● **Aim**
Please reproduce the material below word for word, leaving out the pictures.

^^^^^^^^^^^^^^^^

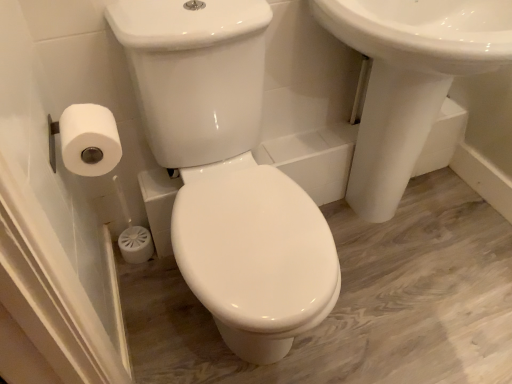
Question: From the image's perspective, is white glossy toilet at center over white matte toilet paper at left?

Choices:
 (A) no
 (B) yes

Answer: (A)

Question: From a real-world perspective, is white glossy toilet at center physically below white matte toilet paper at left?

Choices:
 (A) yes
 (B) no

Answer: (A)

Question: Considering the relative sizes of white glossy toilet at center and white matte toilet paper at left in the image provided, is white glossy toilet at center wider than white matte toilet paper at left?

Choices:
 (A) no
 (B) yes

Answer: (B)

Question: From a real-world perspective, is white glossy toilet at center located higher than white matte toilet paper at left?

Choices:
 (A) no
 (B) yes

Answer: (A)

Question: Considering the relative sizes of white glossy toilet at center and white matte toilet paper at left in the image provided, is white glossy toilet at center bigger than white matte toilet paper at left?

Choices:
 (A) yes
 (B) no

Answer: (A)

Question: In the image, is white glossy sink at upper right positioned in front of or behind white glossy toilet at center?

Choices:
 (A) behind
 (B) front

Answer: (A)

Question: From the image's perspective, is white glossy sink at upper right above or below white glossy toilet at center?

Choices:
 (A) above
 (B) below

Answer: (A)

Question: Does point click(384, 61) appear closer or farther from the camera than point click(136, 28)?

Choices:
 (A) closer
 (B) farther

Answer: (B)

Question: Considering the positions of white glossy sink at upper right and white glossy toilet at center in the image, is white glossy sink at upper right wider or thinner than white glossy toilet at center?

Choices:
 (A) wide
 (B) thin

Answer: (B)

Question: Is point (170, 92) closer or farther from the camera than point (438, 102)?

Choices:
 (A) closer
 (B) farther

Answer: (A)

Question: Choose the correct answer: Is white glossy toilet at center inside white glossy sink at upper right or outside it?

Choices:
 (A) inside
 (B) outside

Answer: (B)

Question: Relative to white glossy sink at upper right, is white glossy toilet at center in front or behind?

Choices:
 (A) front
 (B) behind

Answer: (A)

Question: From a real-world perspective, is white glossy toilet at center positioned above or below white glossy sink at upper right?

Choices:
 (A) above
 (B) below

Answer: (B)

Question: From a real-world perspective, is white matte toilet paper at left positioned above or below white glossy toilet at center?

Choices:
 (A) above
 (B) below

Answer: (A)

Question: Is white matte toilet paper at left spatially inside white glossy toilet at center, or outside of it?

Choices:
 (A) inside
 (B) outside

Answer: (B)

^^^^^^^^^^^^^^^^

● **Correct response**
Question: From the image's perspective, is white glossy toilet at center over white matte toilet paper at left?

Choices:
 (A) no
 (B) yes

Answer: (A)

Question: From a real-world perspective, is white glossy toilet at center physically below white matte toilet paper at left?

Choices:
 (A) yes
 (B) no

Answer: (A)

Question: Considering the relative sizes of white glossy toilet at center and white matte toilet paper at left in the image provided, is white glossy toilet at center wider than white matte toilet paper at left?

Choices:
 (A) no
 (B) yes

Answer: (B)

Question: From a real-world perspective, is white glossy toilet at center located higher than white matte toilet paper at left?

Choices:
 (A) no
 (B) yes

Answer: (A)

Question: Considering the relative sizes of white glossy toilet at center and white matte toilet paper at left in the image provided, is white glossy toilet at center bigger than white matte toilet paper at left?

Choices:
 (A) yes
 (B) no

Answer: (A)

Question: In the image, is white glossy sink at upper right positioned in front of or behind white glossy toilet at center?

Choices:
 (A) behind
 (B) front

Answer: (A)

Question: From the image's perspective, is white glossy sink at upper right above or below white glossy toilet at center?

Choices:
 (A) above
 (B) below

Answer: (A)

Question: Does point click(384, 61) appear closer or farther from the camera than point click(136, 28)?

Choices:
 (A) closer
 (B) farther

Answer: (B)

Question: Considering the positions of white glossy sink at upper right and white glossy toilet at center in the image, is white glossy sink at upper right wider or thinner than white glossy toilet at center?

Choices:
 (A) wide
 (B) thin

Answer: (B)

Question: Is point (170, 92) closer or farther from the camera than point (438, 102)?

Choices:
 (A) closer
 (B) farther

Answer: (A)

Question: Choose the correct answer: Is white glossy toilet at center inside white glossy sink at upper right or outside it?

Choices:
 (A) inside
 (B) outside

Answer: (B)

Question: Relative to white glossy sink at upper right, is white glossy toilet at center in front or behind?

Choices:
 (A) front
 (B) behind

Answer: (A)

Question: From a real-world perspective, is white glossy toilet at center positioned above or below white glossy sink at upper right?

Choices:
 (A) above
 (B) below

Answer: (B)

Question: From a real-world perspective, is white matte toilet paper at left positioned above or below white glossy toilet at center?

Choices:
 (A) above
 (B) below

Answer: (A)

Question: Is white matte toilet paper at left spatially inside white glossy toilet at center, or outside of it?

Choices:
 (A) inside
 (B) outside

Answer: (B)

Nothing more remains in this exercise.